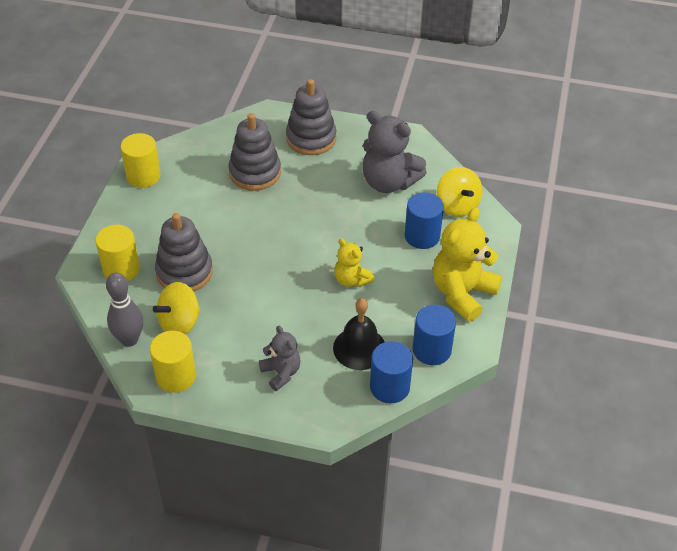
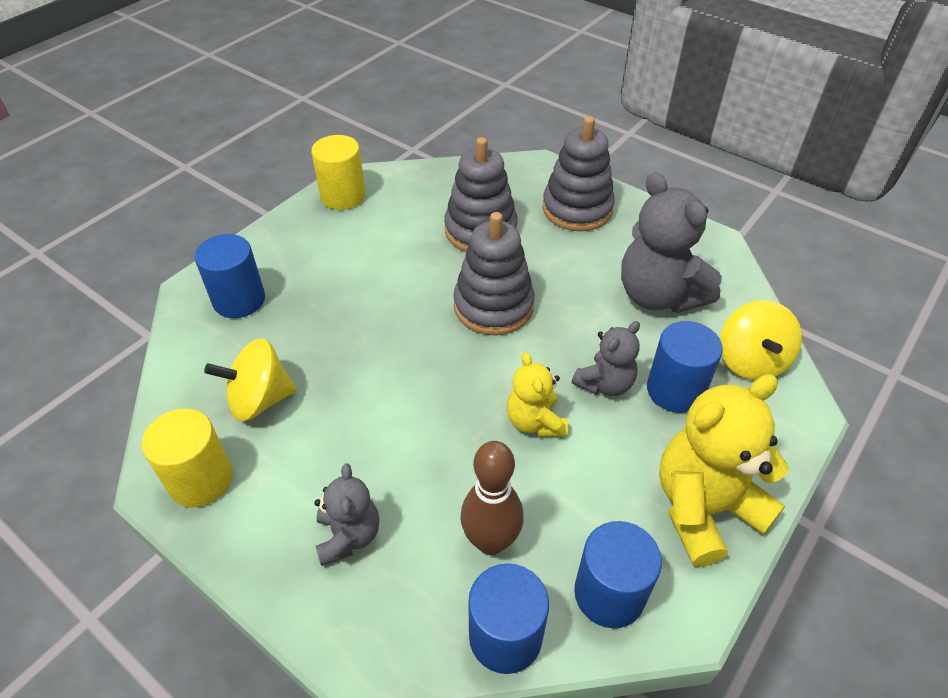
camera: 25 degrees right, 0 degrees up
yellow cylinder [95,225,140,281] -> blue cylinder [195,234,265,318]
grey bowling pin [106,273,143,347] -> none
grey stacking toy [155,213,213,292] -> grey stacking toy moved to [453,212,535,335]
black bell [333,298,385,370] -> brown bowling pin [460,441,524,555]
none -> grey teddy bear [572,321,640,396]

○ ○ ○ ○ ○

Problem requirements => Repeat the line containing "yellow cylinder [95,225,140,281]" and all subsequent lines through the final line of the data, exactly and with no others.

Output below =>
yellow cylinder [95,225,140,281] -> blue cylinder [195,234,265,318]
grey bowling pin [106,273,143,347] -> none
grey stacking toy [155,213,213,292] -> grey stacking toy moved to [453,212,535,335]
black bell [333,298,385,370] -> brown bowling pin [460,441,524,555]
none -> grey teddy bear [572,321,640,396]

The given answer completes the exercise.